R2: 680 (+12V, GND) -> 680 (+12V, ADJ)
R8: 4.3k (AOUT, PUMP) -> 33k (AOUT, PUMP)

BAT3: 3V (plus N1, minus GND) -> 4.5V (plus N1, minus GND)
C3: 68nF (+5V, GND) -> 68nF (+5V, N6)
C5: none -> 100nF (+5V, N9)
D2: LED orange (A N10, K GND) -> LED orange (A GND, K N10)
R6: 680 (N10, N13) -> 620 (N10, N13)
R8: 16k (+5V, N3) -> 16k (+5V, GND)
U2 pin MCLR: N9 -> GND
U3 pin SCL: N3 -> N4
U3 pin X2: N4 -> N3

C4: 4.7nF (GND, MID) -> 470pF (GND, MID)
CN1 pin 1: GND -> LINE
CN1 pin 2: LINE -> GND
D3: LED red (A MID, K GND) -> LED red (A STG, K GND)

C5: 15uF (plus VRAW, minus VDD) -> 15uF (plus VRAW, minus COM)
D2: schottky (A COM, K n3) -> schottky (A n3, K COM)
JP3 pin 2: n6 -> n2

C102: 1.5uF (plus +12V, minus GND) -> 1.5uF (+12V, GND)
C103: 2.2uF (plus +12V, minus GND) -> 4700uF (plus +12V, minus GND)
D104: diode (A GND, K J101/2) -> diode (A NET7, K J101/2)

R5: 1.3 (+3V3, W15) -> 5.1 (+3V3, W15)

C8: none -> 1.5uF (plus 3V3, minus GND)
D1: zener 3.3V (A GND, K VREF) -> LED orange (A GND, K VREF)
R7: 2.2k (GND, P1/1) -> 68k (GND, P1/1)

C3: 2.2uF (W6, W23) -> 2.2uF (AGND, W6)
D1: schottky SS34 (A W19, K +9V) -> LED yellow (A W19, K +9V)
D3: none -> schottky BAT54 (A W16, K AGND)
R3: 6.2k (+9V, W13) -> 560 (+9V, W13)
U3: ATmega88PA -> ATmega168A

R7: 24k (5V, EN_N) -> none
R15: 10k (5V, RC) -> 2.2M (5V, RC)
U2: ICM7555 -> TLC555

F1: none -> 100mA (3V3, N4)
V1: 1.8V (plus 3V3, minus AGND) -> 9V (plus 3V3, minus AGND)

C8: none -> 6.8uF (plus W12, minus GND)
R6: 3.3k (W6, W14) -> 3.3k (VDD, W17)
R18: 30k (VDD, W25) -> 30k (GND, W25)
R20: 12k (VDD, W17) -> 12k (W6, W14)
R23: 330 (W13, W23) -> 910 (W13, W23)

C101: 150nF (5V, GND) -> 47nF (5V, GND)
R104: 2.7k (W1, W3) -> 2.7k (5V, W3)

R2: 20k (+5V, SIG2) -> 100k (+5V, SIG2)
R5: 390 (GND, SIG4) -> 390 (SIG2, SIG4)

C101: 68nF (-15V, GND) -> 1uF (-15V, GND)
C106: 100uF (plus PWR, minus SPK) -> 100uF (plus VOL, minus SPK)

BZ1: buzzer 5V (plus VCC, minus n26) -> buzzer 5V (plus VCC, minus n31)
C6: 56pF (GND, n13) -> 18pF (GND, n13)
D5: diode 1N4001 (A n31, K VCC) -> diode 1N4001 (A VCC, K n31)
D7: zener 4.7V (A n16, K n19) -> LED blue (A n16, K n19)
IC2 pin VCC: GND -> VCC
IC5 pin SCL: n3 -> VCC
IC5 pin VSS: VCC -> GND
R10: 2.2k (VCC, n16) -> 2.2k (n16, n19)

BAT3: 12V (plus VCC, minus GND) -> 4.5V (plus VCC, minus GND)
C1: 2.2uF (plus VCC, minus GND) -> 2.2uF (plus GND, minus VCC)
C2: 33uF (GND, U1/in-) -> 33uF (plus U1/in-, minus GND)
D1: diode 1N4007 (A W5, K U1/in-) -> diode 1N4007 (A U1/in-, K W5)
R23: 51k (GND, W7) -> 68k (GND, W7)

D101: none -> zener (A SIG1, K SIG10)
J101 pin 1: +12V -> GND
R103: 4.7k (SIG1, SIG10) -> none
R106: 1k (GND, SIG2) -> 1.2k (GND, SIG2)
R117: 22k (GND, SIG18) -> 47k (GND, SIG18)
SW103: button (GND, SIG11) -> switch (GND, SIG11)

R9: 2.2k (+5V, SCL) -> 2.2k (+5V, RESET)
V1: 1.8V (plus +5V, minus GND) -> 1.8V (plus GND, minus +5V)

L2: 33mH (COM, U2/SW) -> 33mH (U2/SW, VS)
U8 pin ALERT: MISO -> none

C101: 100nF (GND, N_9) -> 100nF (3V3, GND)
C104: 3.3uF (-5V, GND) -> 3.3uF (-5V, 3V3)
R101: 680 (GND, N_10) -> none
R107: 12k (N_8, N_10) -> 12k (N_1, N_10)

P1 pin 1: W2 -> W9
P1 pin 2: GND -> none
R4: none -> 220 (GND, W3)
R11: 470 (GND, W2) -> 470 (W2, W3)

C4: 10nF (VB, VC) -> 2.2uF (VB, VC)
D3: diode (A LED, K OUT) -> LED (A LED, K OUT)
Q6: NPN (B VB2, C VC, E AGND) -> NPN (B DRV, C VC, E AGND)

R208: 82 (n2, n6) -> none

• Instructions for the task:
Among the lines above, some may include the string "schottky"; state how many, and nothing more.

• Exercise result:
3